• PROBLEM
Exact copy, no pictures: return all the data below as written.

[DATA PROVIDED — start]

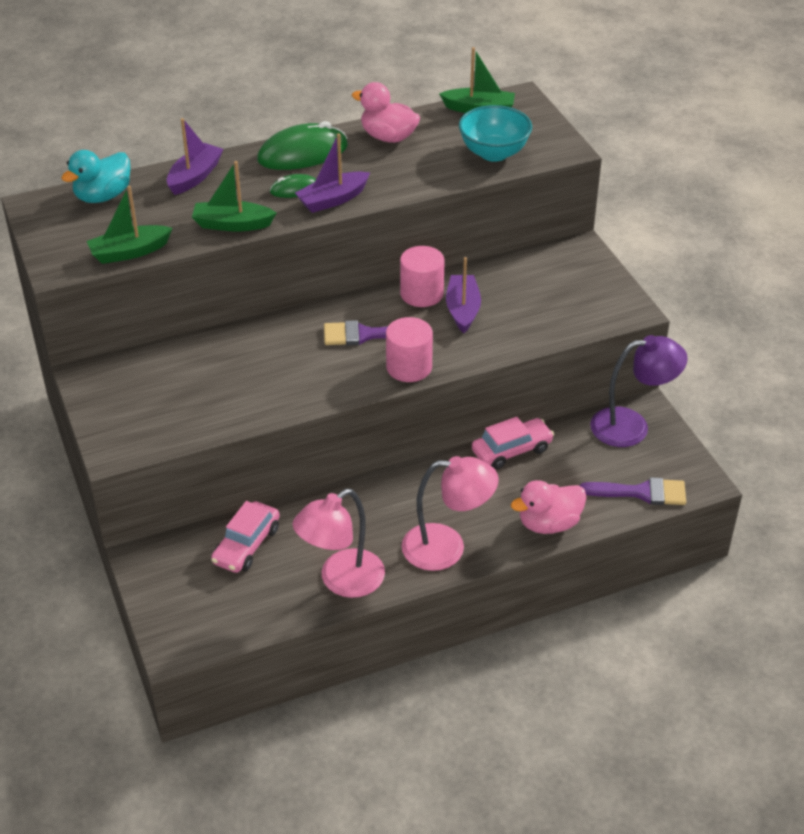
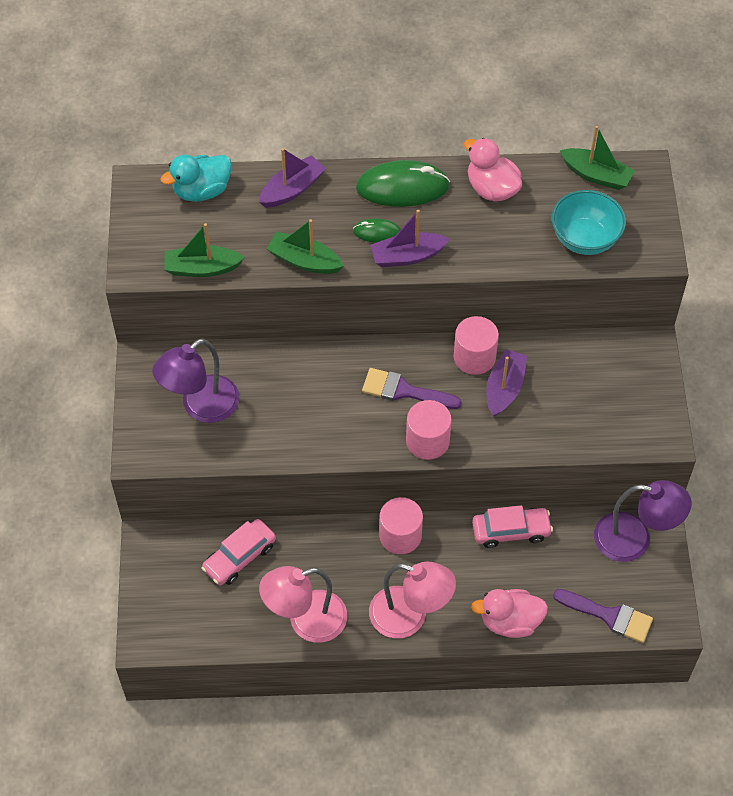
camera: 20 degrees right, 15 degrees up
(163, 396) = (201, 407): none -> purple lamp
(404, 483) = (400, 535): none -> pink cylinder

[DATA PROVIDED — finish]

• PROBLEM SOLUTION
camera: 20 degrees right, 15 degrees up
(163, 396) = (201, 407): none -> purple lamp
(404, 483) = (400, 535): none -> pink cylinder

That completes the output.